Goal of the exercise ▸
Below this line is a set of entries; quote exactly the lines from the line that contains "shoe rack: (963, 224)" to the line that contains "kitchen sink: (329, 622)", both lines included.

Input for this task ▸

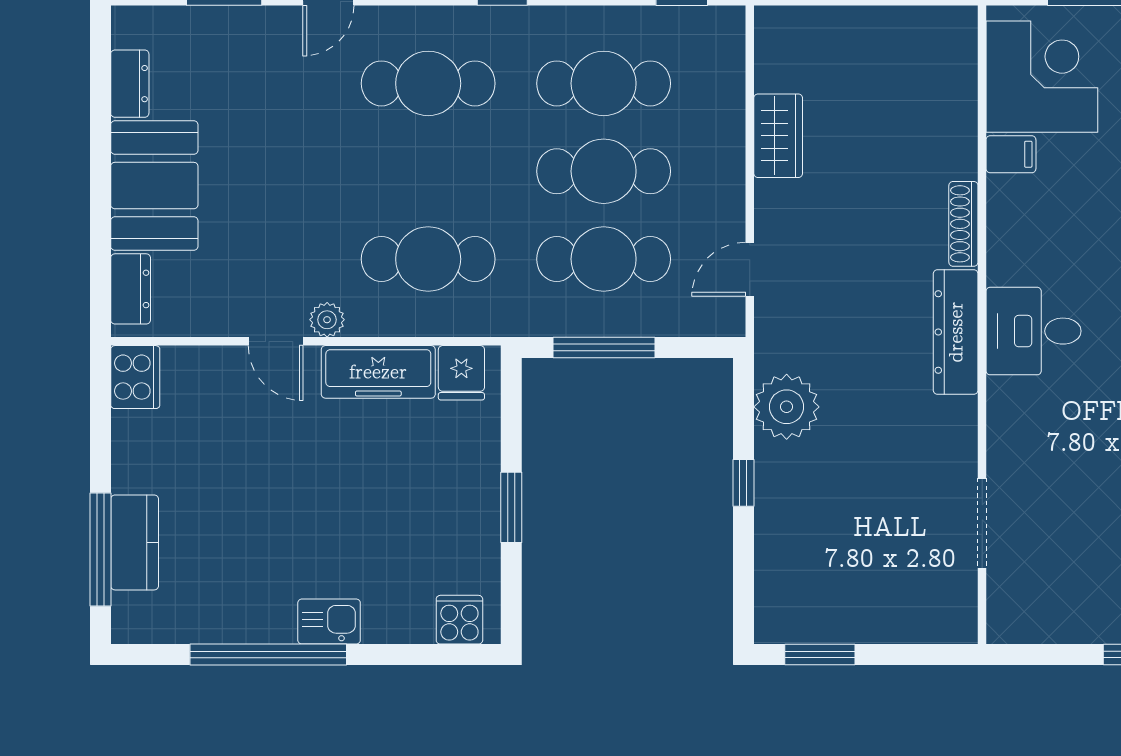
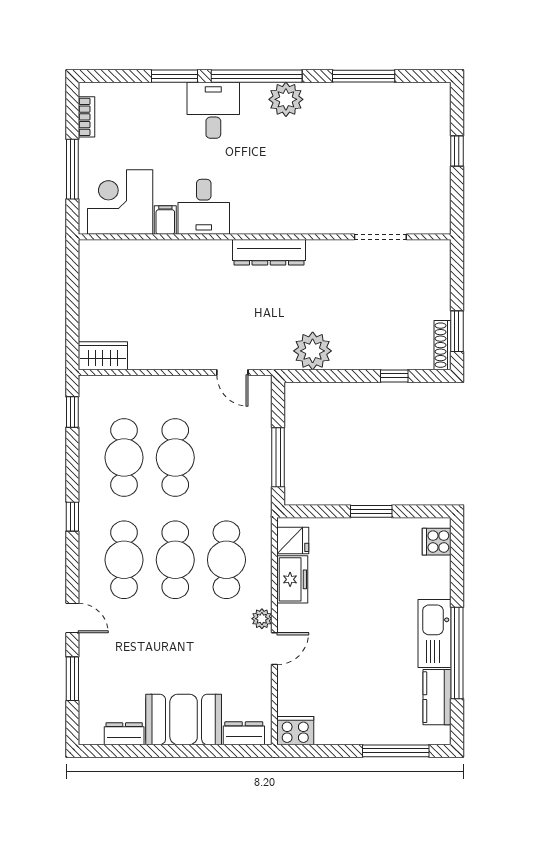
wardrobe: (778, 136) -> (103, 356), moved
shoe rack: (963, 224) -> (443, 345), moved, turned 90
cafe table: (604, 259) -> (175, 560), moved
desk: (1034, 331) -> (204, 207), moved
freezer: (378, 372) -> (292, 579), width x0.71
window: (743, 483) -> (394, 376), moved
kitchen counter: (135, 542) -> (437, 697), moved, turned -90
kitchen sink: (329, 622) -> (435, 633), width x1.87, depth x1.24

--

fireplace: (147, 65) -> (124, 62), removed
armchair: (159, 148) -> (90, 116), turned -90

Exercise result ▸
shoe rack: (963, 224) -> (443, 345), moved, turned 90
cafe table: (604, 259) -> (175, 560), moved
desk: (1034, 331) -> (204, 207), moved
freezer: (378, 372) -> (292, 579), width x0.71
window: (743, 483) -> (394, 376), moved
kitchen counter: (135, 542) -> (437, 697), moved, turned -90
kitchen sink: (329, 622) -> (435, 633), width x1.87, depth x1.24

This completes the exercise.